● **ASSIGNED TASK**
Lines from the one with "yellow cube: 2 -> 5" through the end of the records, and no others, are what the answer should contain, copied exactly; please keep pictures out.

START DATA FOR ANALYSIS

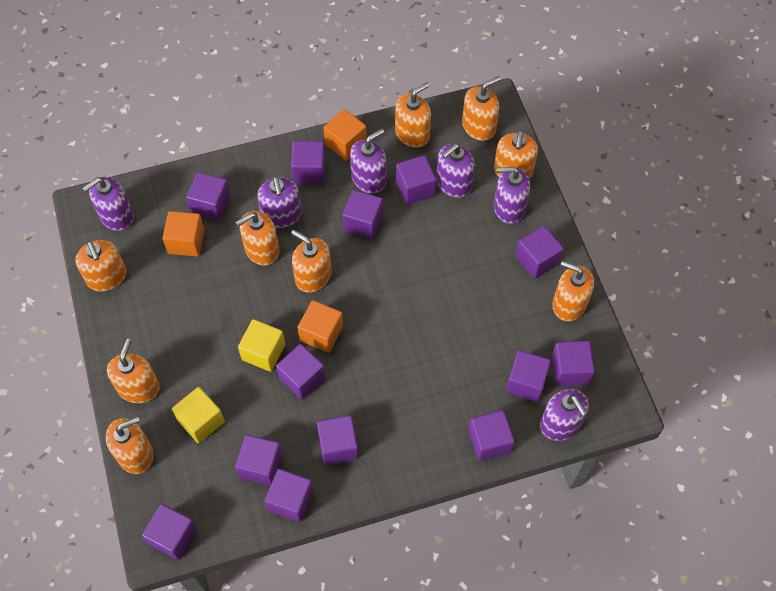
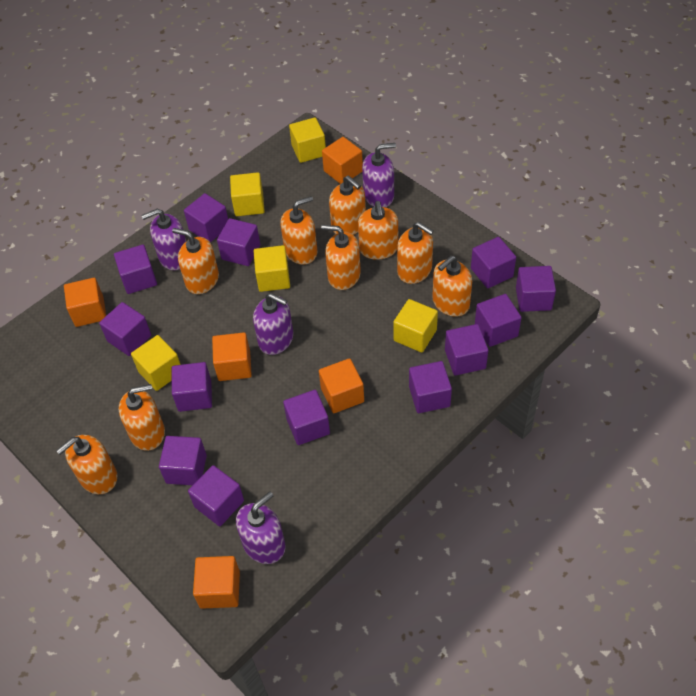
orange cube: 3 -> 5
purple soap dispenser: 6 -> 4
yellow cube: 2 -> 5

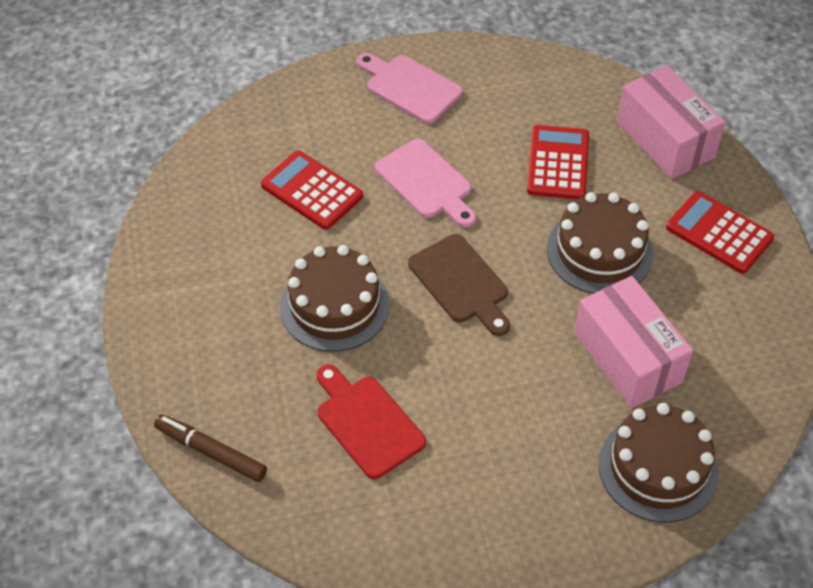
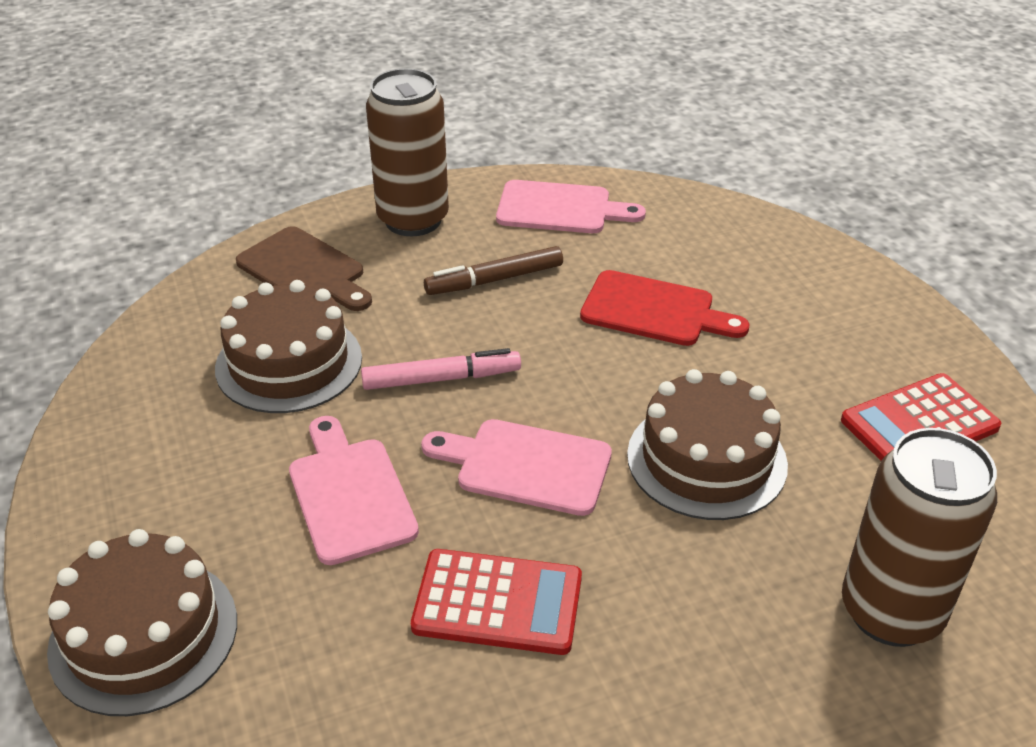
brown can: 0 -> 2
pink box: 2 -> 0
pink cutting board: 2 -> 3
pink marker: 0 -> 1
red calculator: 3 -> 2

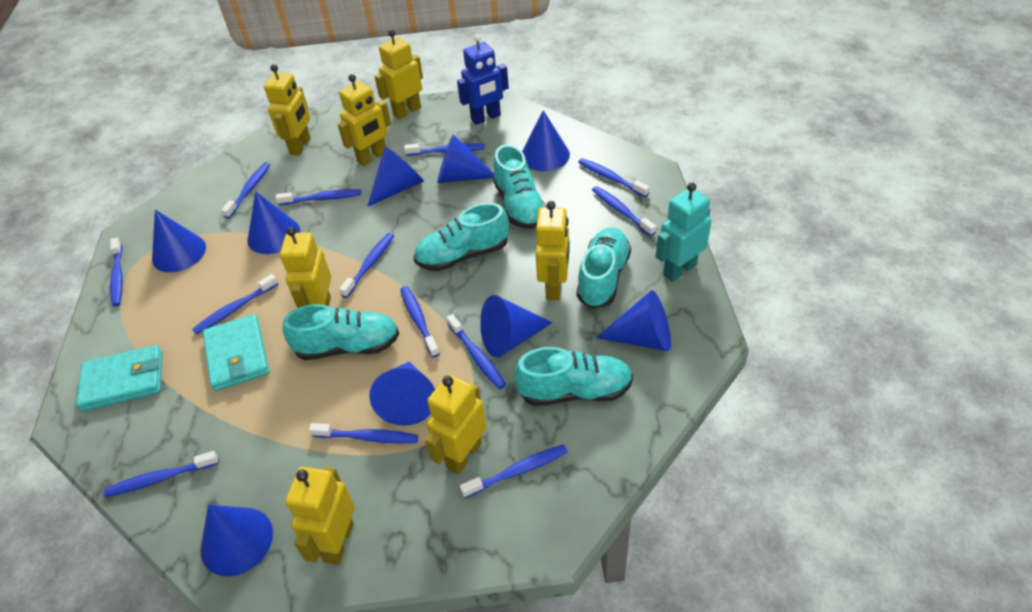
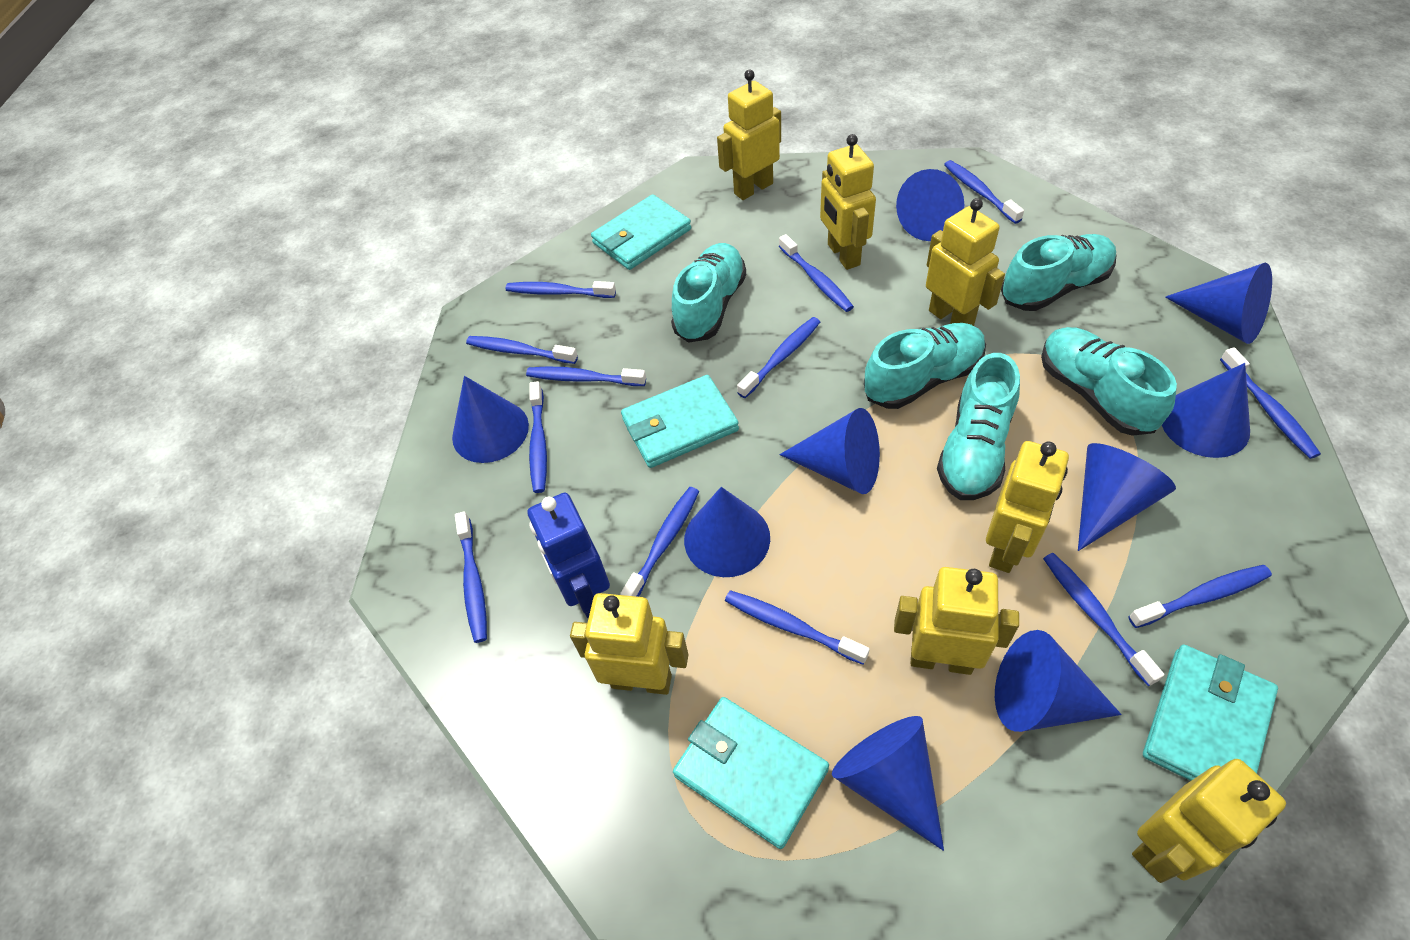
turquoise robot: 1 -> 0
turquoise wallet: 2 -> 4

END DATA FOR ANALYSIS

● **COMPLETED EXERCISE**
yellow cube: 2 -> 5

brown can: 0 -> 2
pink box: 2 -> 0
pink cutting board: 2 -> 3
pink marker: 0 -> 1
red calculator: 3 -> 2

turquoise robot: 1 -> 0
turquoise wallet: 2 -> 4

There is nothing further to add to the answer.